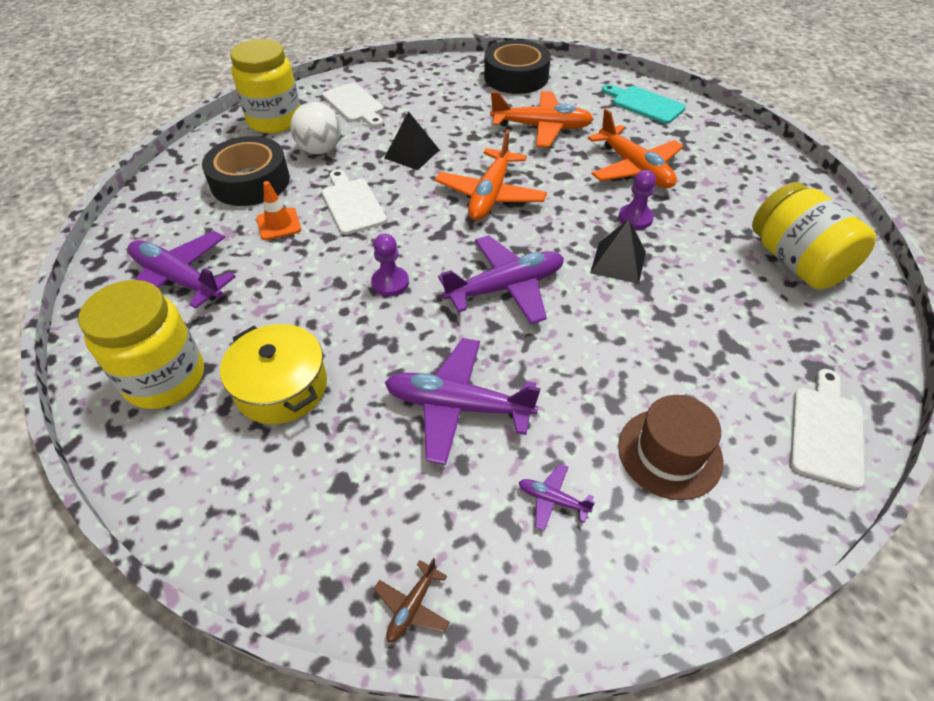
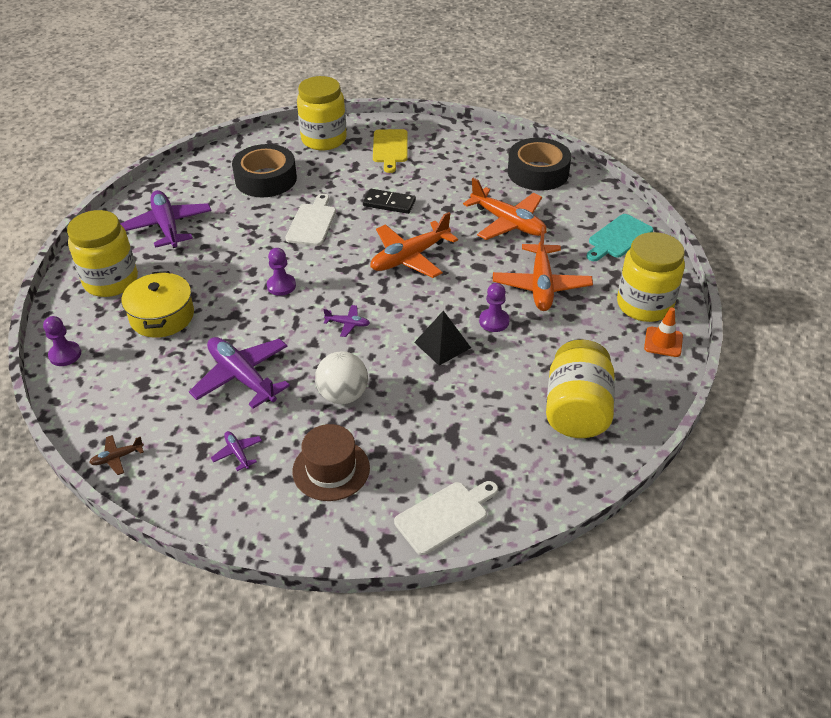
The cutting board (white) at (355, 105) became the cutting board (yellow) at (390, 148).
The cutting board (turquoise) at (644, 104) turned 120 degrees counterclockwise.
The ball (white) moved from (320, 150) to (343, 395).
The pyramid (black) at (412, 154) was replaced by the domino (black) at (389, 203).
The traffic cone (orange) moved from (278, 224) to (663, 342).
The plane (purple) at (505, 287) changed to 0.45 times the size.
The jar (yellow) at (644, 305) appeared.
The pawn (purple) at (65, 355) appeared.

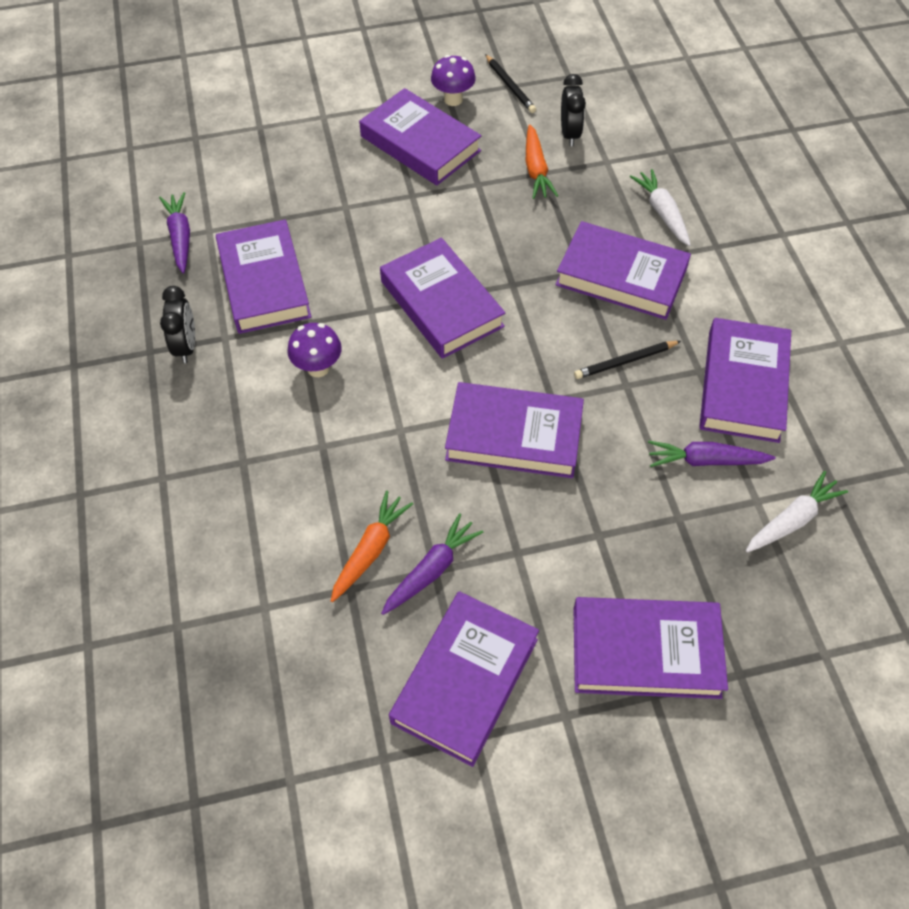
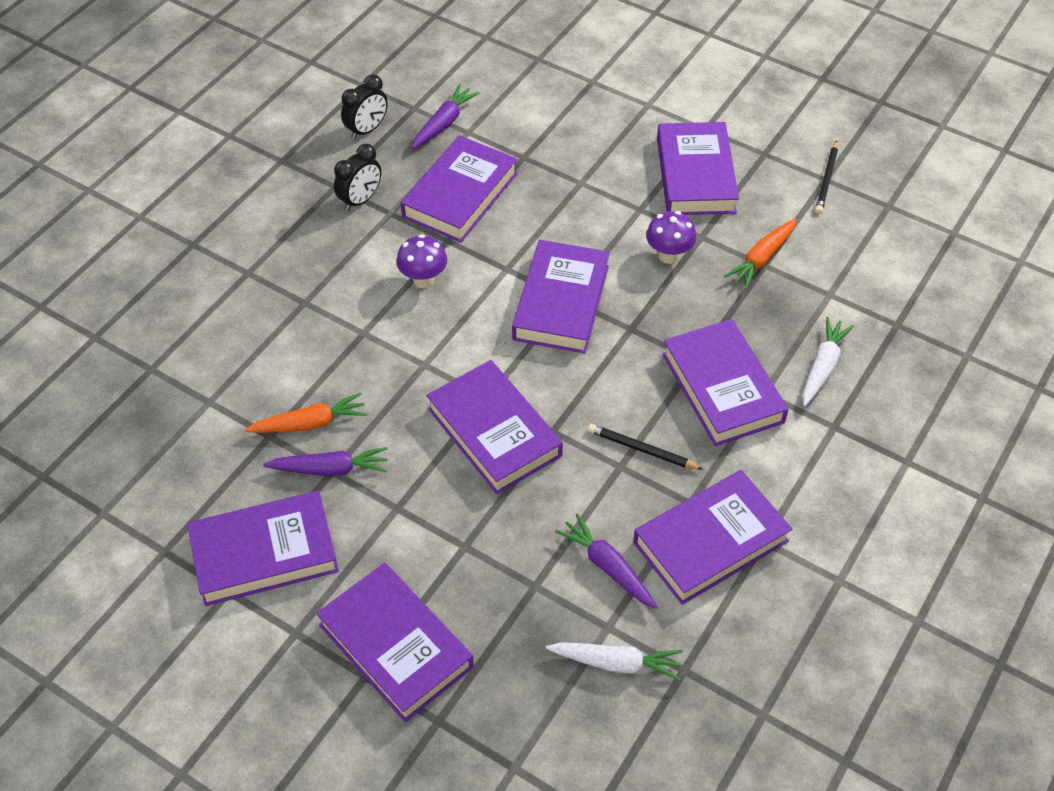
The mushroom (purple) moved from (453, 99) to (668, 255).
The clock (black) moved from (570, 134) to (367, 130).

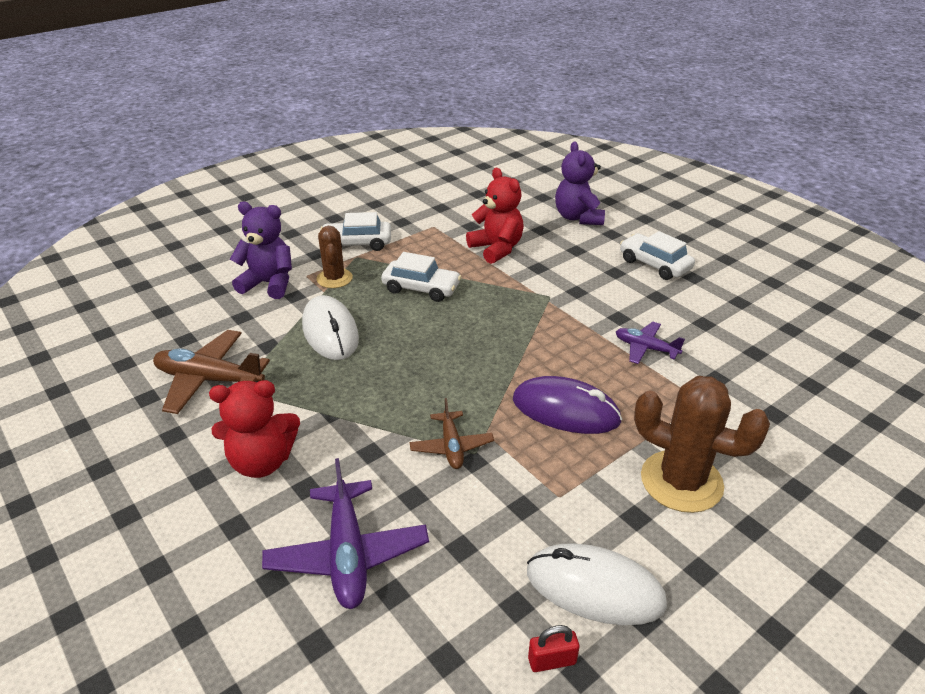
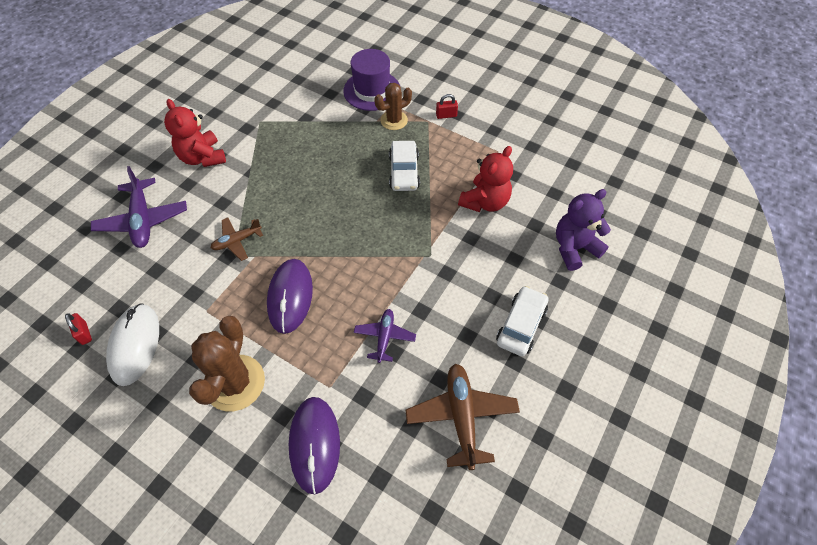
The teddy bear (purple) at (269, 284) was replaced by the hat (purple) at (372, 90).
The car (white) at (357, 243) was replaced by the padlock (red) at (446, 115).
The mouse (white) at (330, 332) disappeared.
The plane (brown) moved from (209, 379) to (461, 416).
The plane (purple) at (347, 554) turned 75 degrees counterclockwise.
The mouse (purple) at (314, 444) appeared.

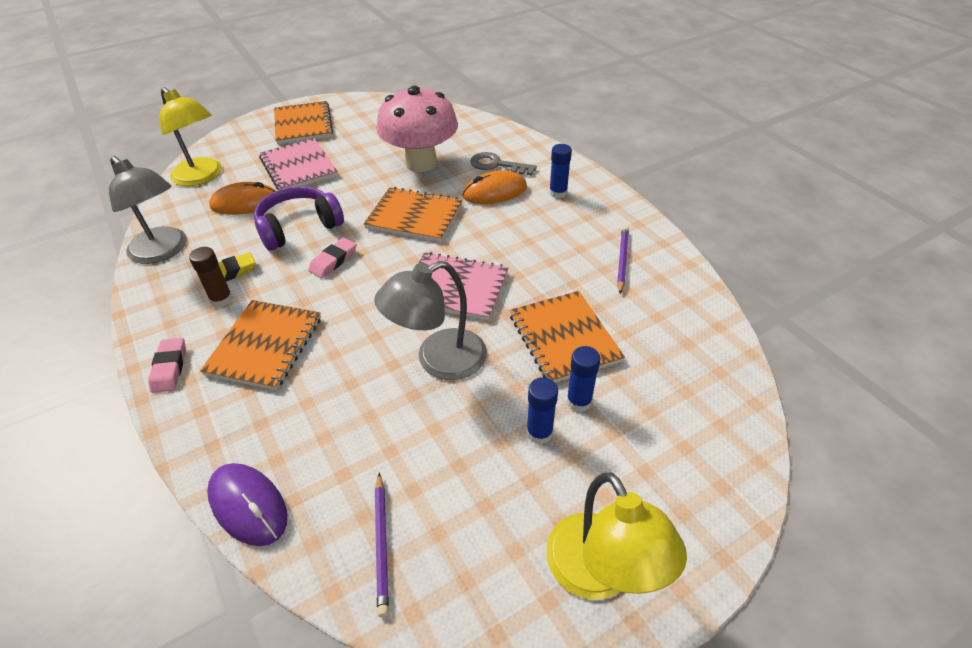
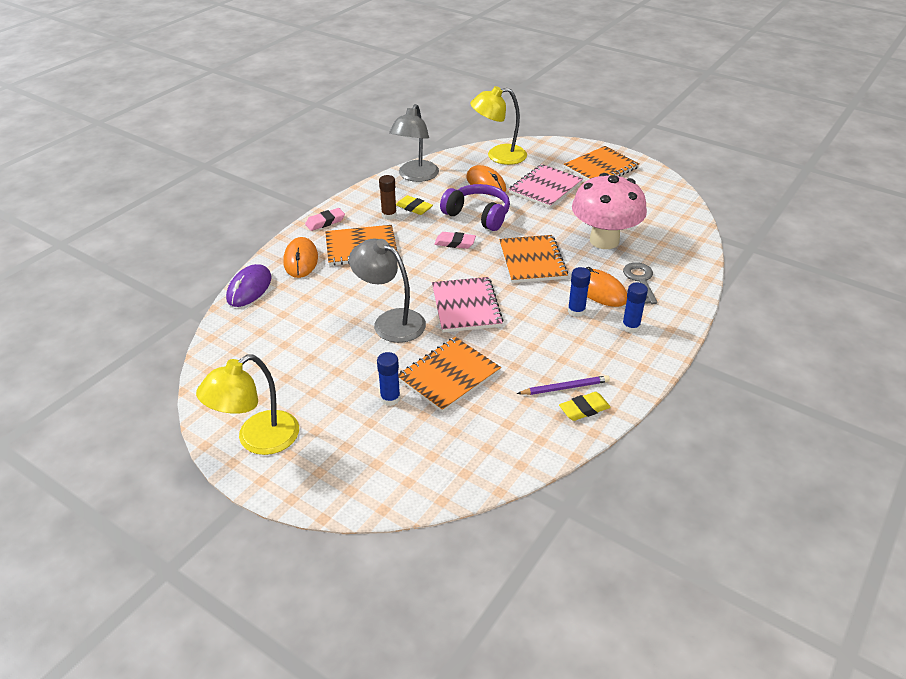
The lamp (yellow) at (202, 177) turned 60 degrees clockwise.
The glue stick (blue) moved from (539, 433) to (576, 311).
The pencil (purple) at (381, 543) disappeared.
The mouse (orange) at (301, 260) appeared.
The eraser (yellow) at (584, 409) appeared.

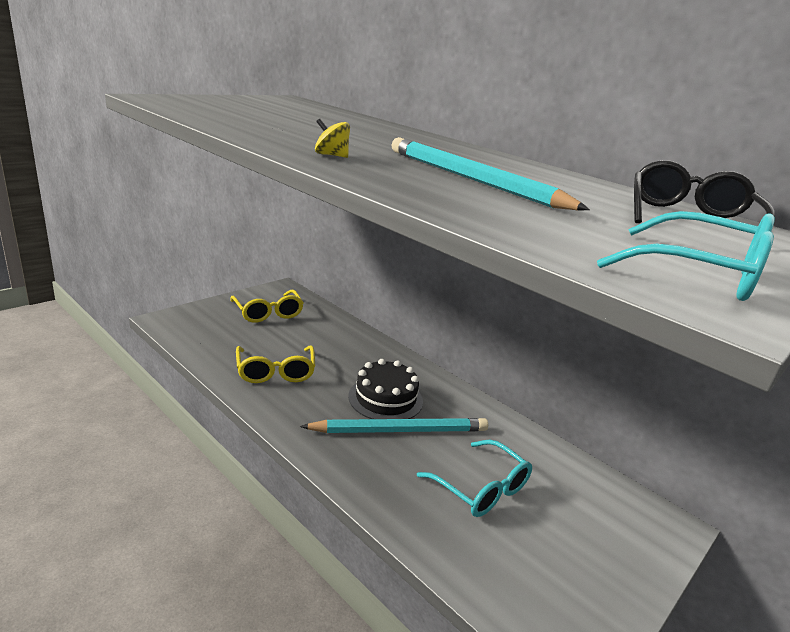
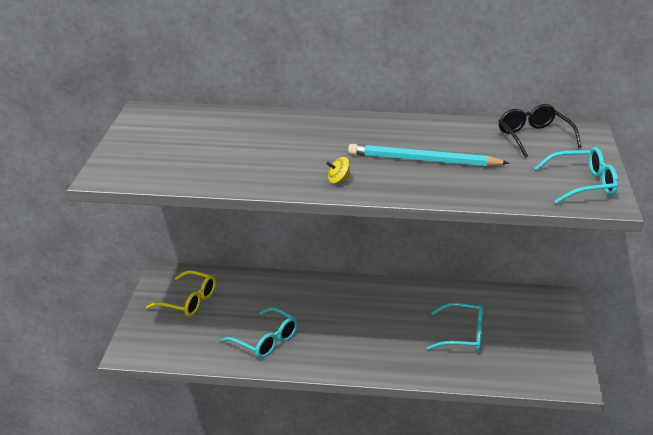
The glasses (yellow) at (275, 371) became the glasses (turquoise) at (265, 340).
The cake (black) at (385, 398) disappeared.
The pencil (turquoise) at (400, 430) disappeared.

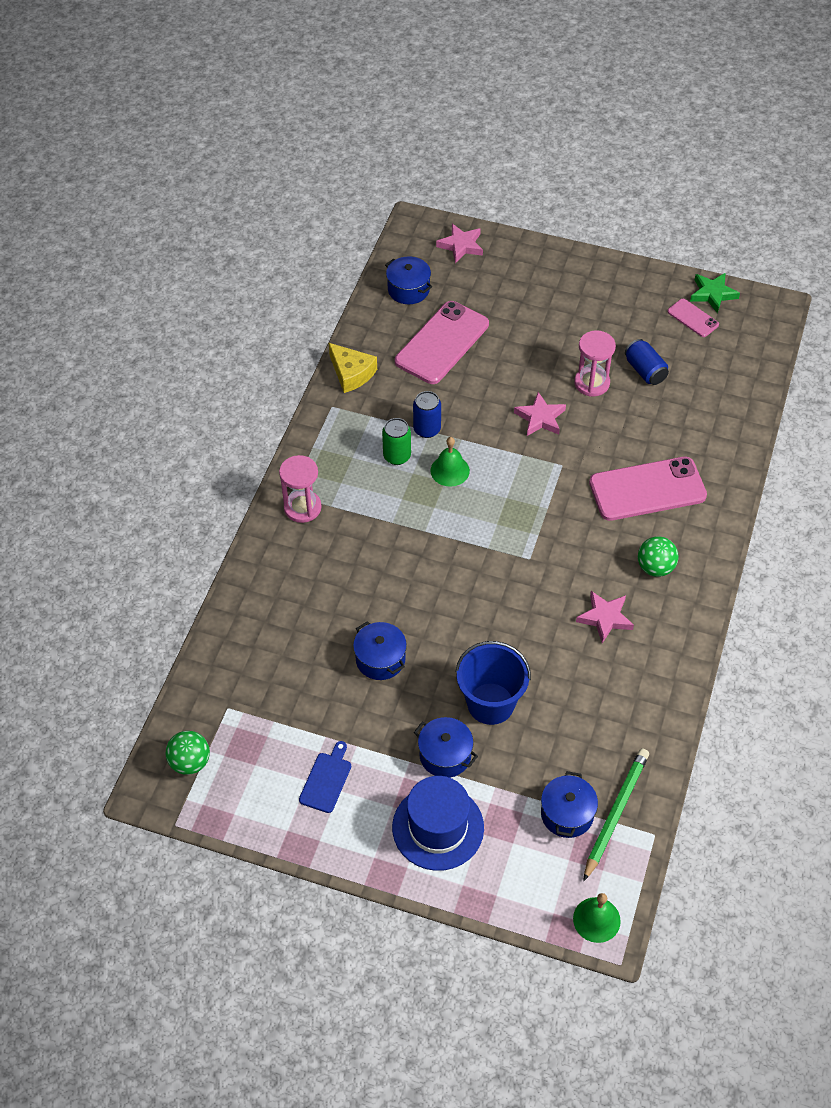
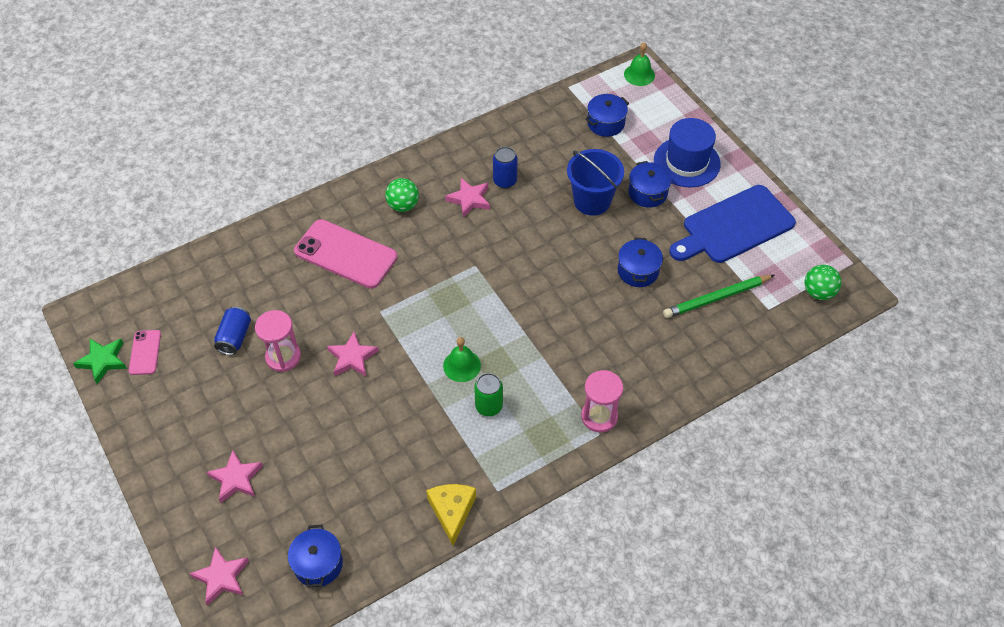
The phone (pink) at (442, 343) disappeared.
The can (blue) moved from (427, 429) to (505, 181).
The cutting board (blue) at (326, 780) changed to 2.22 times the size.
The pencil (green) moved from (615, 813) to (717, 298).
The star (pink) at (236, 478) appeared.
• • • • • • •
Work instruction: Could you reproduce, exactly, every line above from the line with "The cutting board (turquoise)" to the line with "The jar (yellow) at (644, 305) appeared.", and no other line? Both ends count.

Output:
The cutting board (turquoise) at (644, 104) turned 120 degrees counterclockwise.
The ball (white) moved from (320, 150) to (343, 395).
The pyramid (black) at (412, 154) was replaced by the domino (black) at (389, 203).
The traffic cone (orange) moved from (278, 224) to (663, 342).
The plane (purple) at (505, 287) changed to 0.45 times the size.
The jar (yellow) at (644, 305) appeared.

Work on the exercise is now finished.